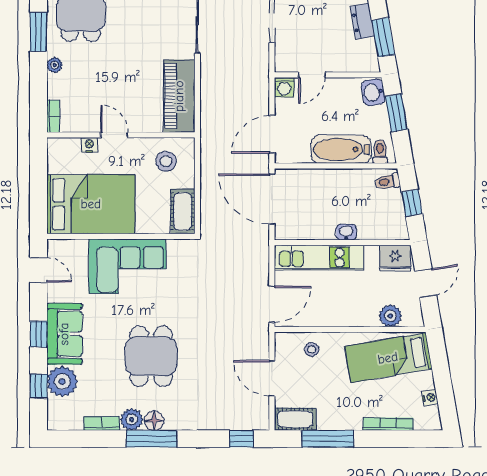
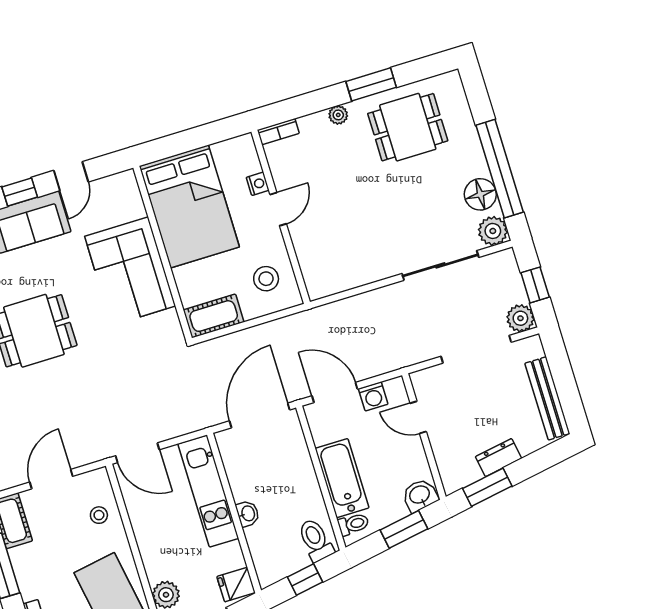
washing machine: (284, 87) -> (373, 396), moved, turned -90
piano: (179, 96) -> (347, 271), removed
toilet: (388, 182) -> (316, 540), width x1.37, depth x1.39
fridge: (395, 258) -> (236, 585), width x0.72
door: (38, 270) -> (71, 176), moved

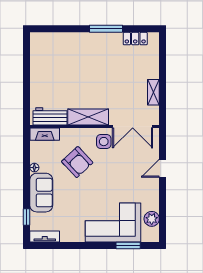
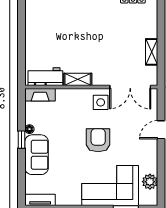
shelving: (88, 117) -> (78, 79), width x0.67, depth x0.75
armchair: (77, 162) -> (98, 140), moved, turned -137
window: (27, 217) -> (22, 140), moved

───

### TASK BRIEF
Copy the whole of the material above exactly, but not its images.

### ANSWER AREA
washing machine: (284, 87) -> (373, 396), moved, turned -90
piano: (179, 96) -> (347, 271), removed
toilet: (388, 182) -> (316, 540), width x1.37, depth x1.39
fridge: (395, 258) -> (236, 585), width x0.72
door: (38, 270) -> (71, 176), moved

shelving: (88, 117) -> (78, 79), width x0.67, depth x0.75
armchair: (77, 162) -> (98, 140), moved, turned -137
window: (27, 217) -> (22, 140), moved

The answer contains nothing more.